■ **WORK REQUIRED**
Everything in the records except the pictures should come back exactly as written.
======== LISTED RECORDS
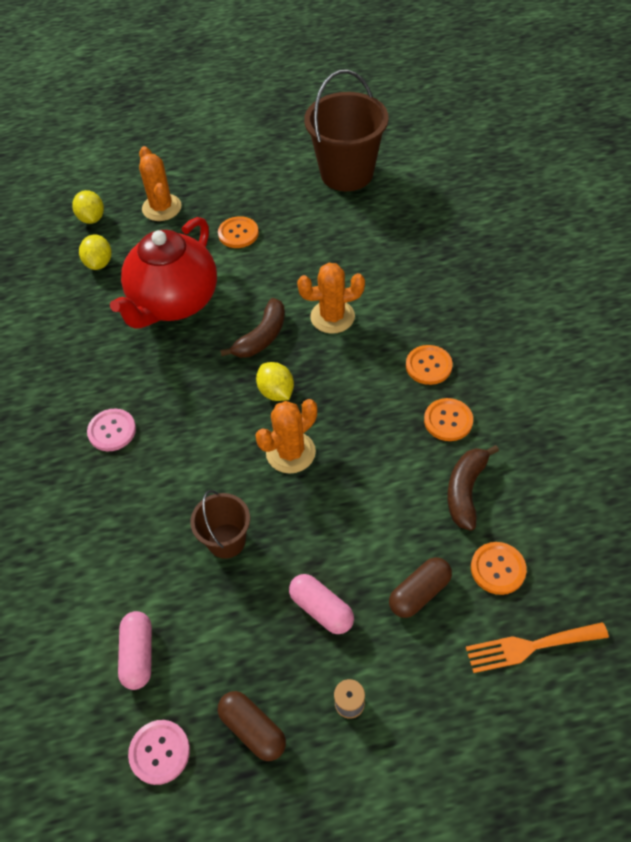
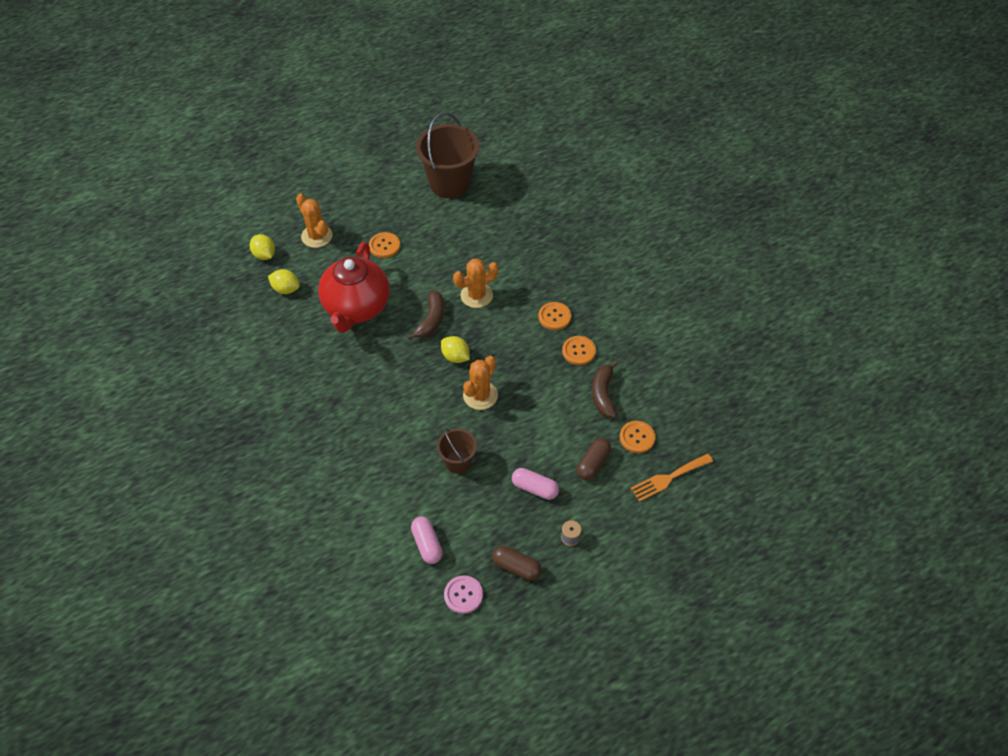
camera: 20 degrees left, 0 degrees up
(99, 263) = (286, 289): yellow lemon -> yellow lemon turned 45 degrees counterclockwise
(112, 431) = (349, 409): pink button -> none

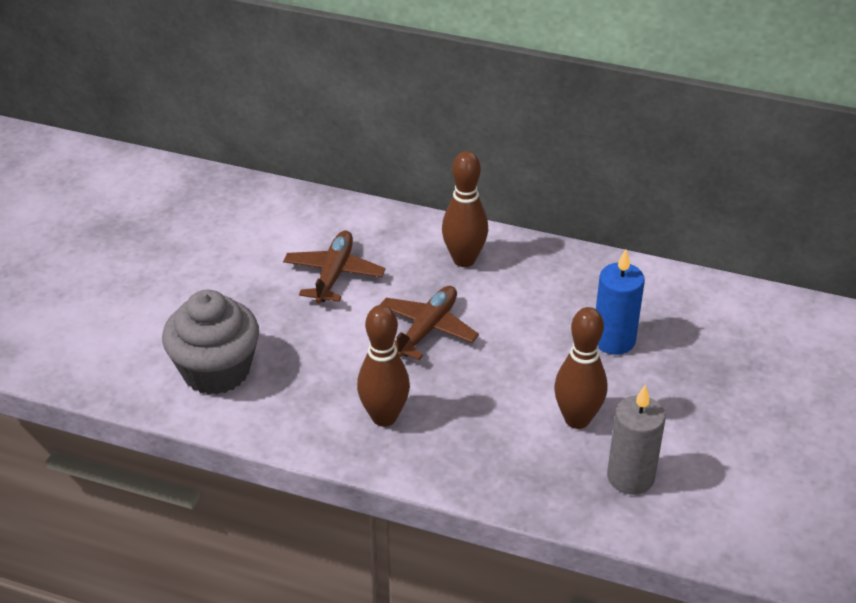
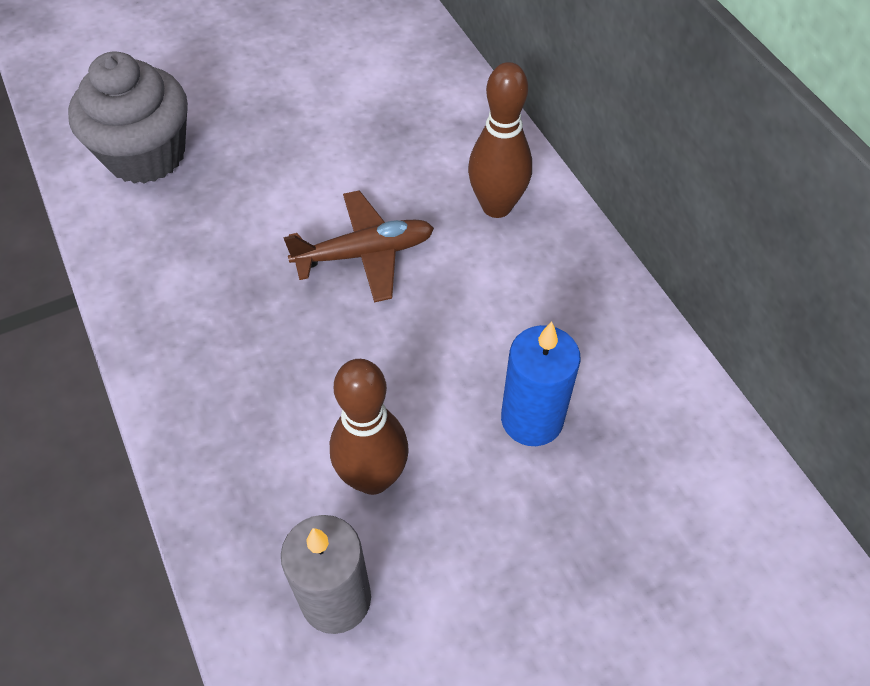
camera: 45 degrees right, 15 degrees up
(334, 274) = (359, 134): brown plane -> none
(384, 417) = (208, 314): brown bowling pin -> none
================
■ **ANSWER TO THIS PROBLEM**
camera: 20 degrees left, 0 degrees up
(99, 263) = (286, 289): yellow lemon -> yellow lemon turned 45 degrees counterclockwise
(112, 431) = (349, 409): pink button -> none

camera: 45 degrees right, 15 degrees up
(334, 274) = (359, 134): brown plane -> none
(384, 417) = (208, 314): brown bowling pin -> none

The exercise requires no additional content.